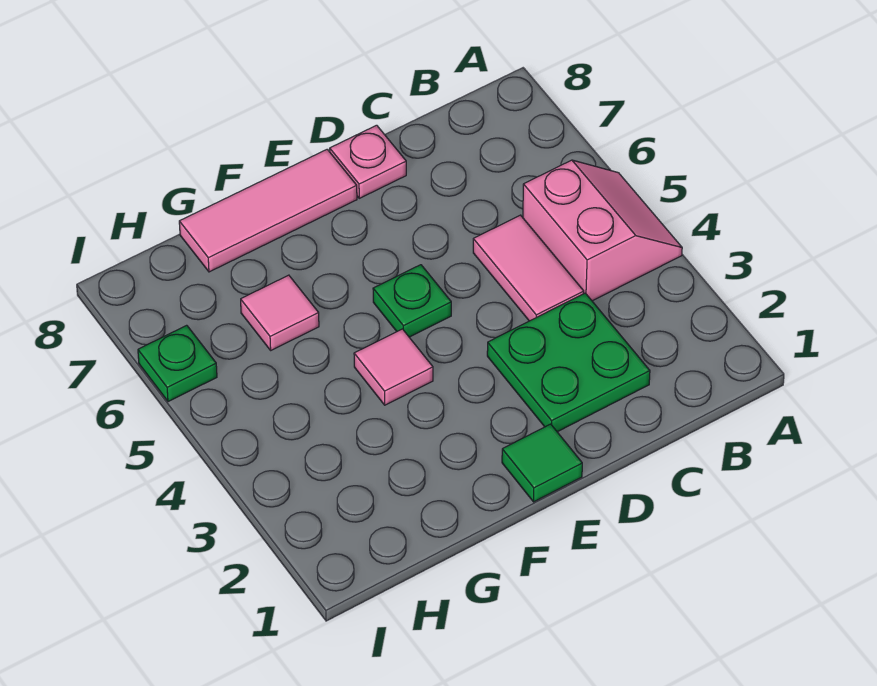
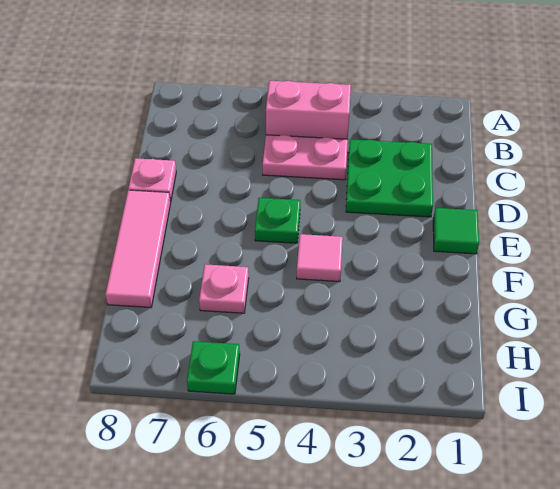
pink tile C4:C5 level 1 -> pink plate C4:C5 level 1
pink tile G6 level 1 -> pink plate G6 level 1

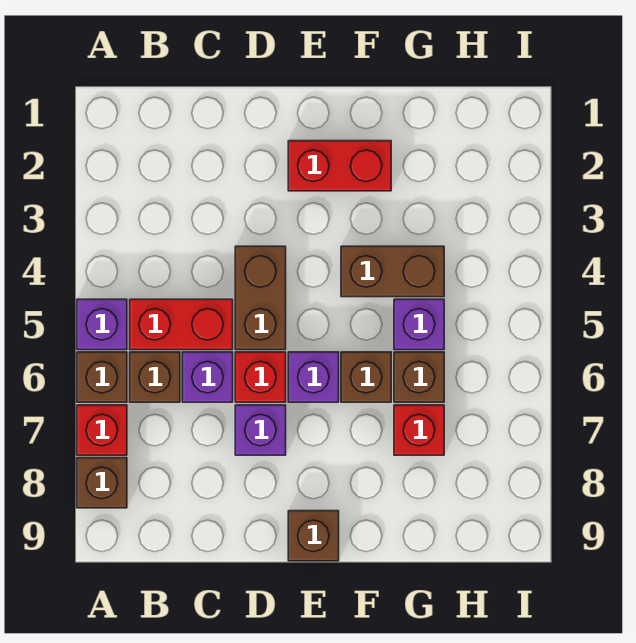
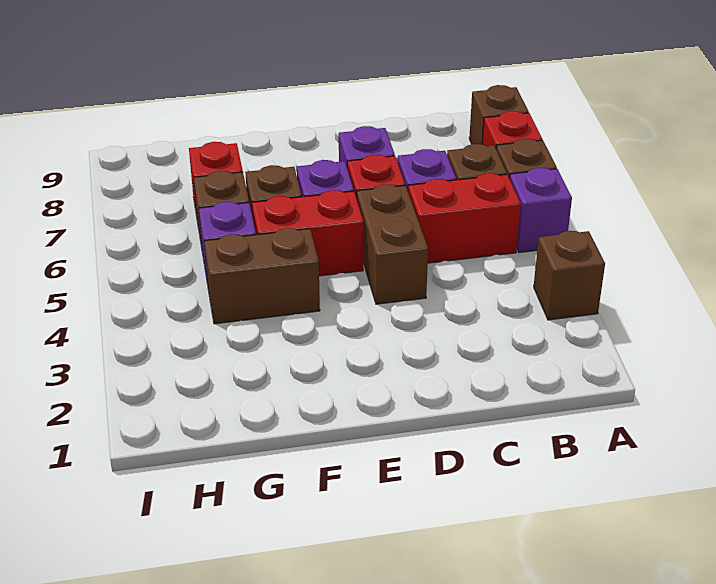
red brick E2:F2 level 1 -> red brick E5:F5 level 1
brown brick E9 level 1 -> brown brick A3 level 1

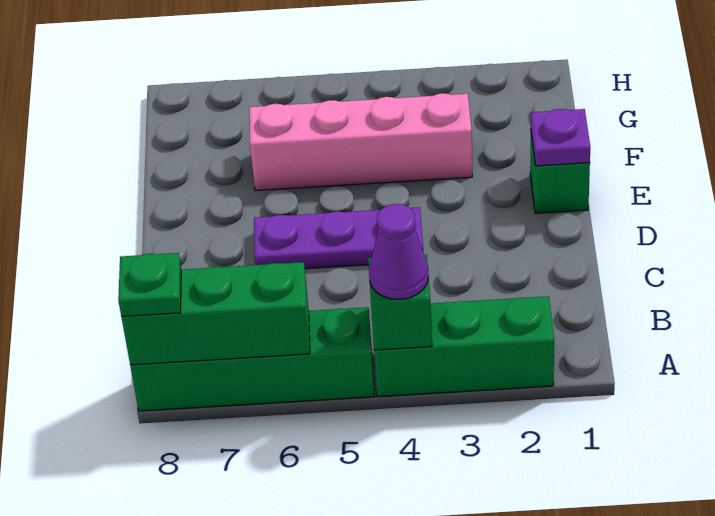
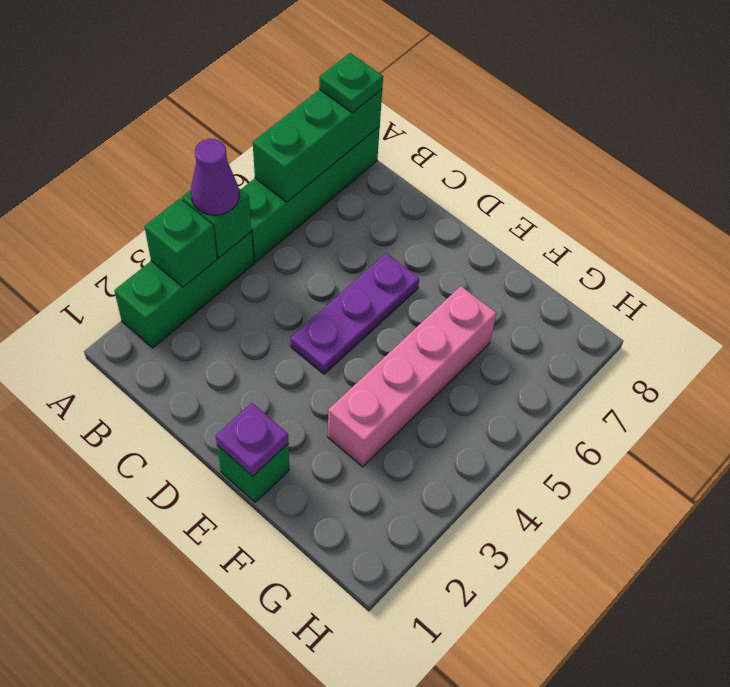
none -> green brick A3 level 2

----

What the exercise asks >> Give the listing above again in its entirety, exactly as written and free of images.

Response below >>
pink tile C4:C5 level 1 -> pink plate C4:C5 level 1
pink tile G6 level 1 -> pink plate G6 level 1

red brick E2:F2 level 1 -> red brick E5:F5 level 1
brown brick E9 level 1 -> brown brick A3 level 1

none -> green brick A3 level 2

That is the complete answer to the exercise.